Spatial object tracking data
************

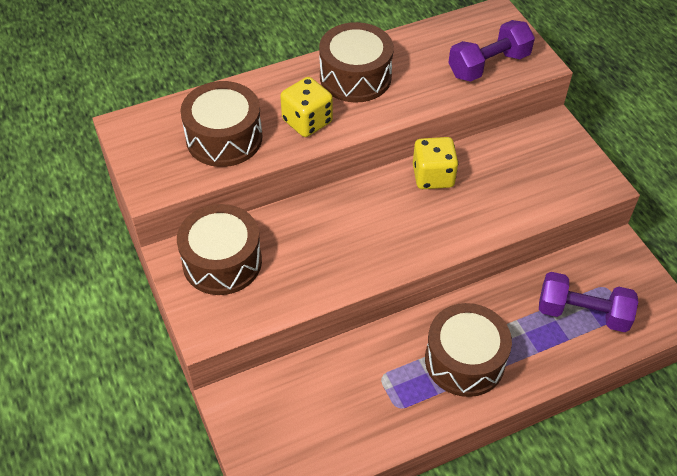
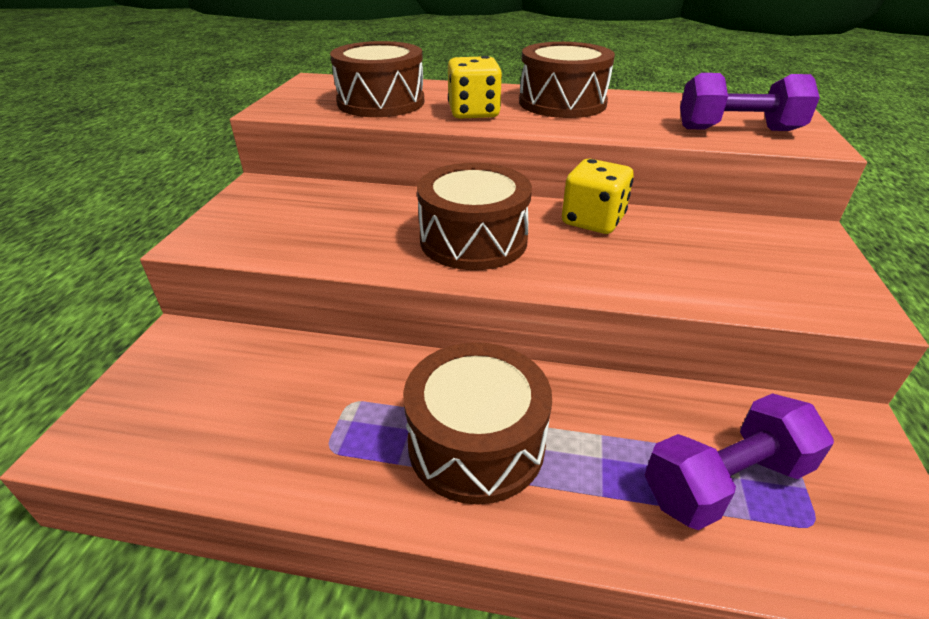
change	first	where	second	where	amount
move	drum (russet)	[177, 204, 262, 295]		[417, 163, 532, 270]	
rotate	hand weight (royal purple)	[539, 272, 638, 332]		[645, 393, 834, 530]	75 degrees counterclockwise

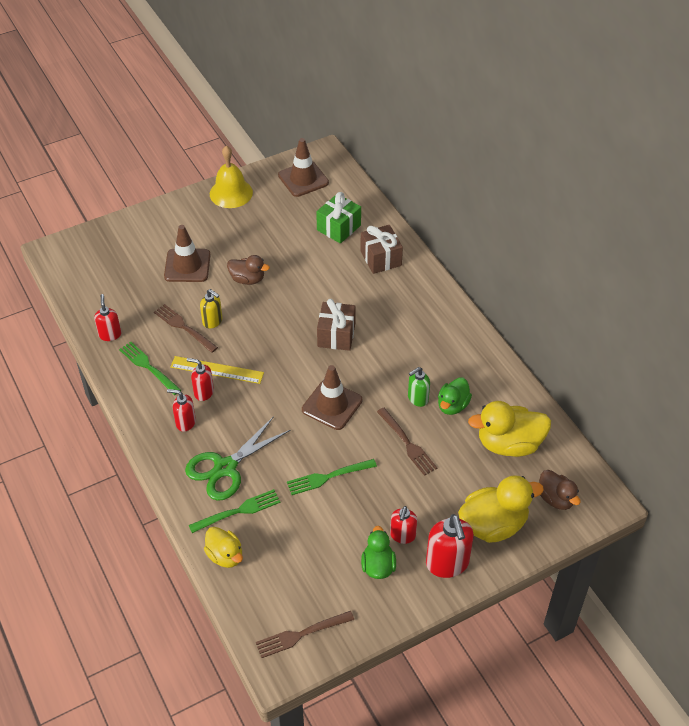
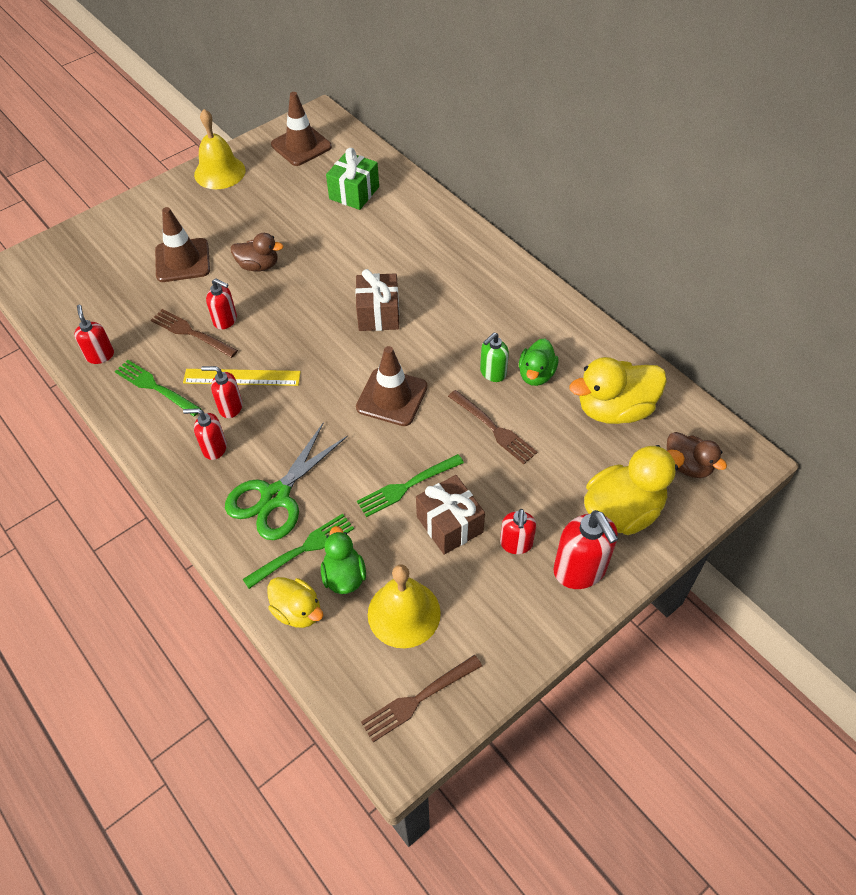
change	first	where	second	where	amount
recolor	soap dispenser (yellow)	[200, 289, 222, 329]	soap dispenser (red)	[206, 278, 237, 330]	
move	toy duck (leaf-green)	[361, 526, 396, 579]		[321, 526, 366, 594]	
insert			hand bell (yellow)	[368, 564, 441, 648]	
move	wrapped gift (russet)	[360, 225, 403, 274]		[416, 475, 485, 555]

************

What this task involves:
A verbatim copy of the data, with all pictures omitted, is the required output.

Response to the exercise:
change	first	where	second	where	amount
move	drum (russet)	[177, 204, 262, 295]		[417, 163, 532, 270]	
rotate	hand weight (royal purple)	[539, 272, 638, 332]		[645, 393, 834, 530]	75 degrees counterclockwise

change	first	where	second	where	amount
recolor	soap dispenser (yellow)	[200, 289, 222, 329]	soap dispenser (red)	[206, 278, 237, 330]	
move	toy duck (leaf-green)	[361, 526, 396, 579]		[321, 526, 366, 594]	
insert			hand bell (yellow)	[368, 564, 441, 648]	
move	wrapped gift (russet)	[360, 225, 403, 274]		[416, 475, 485, 555]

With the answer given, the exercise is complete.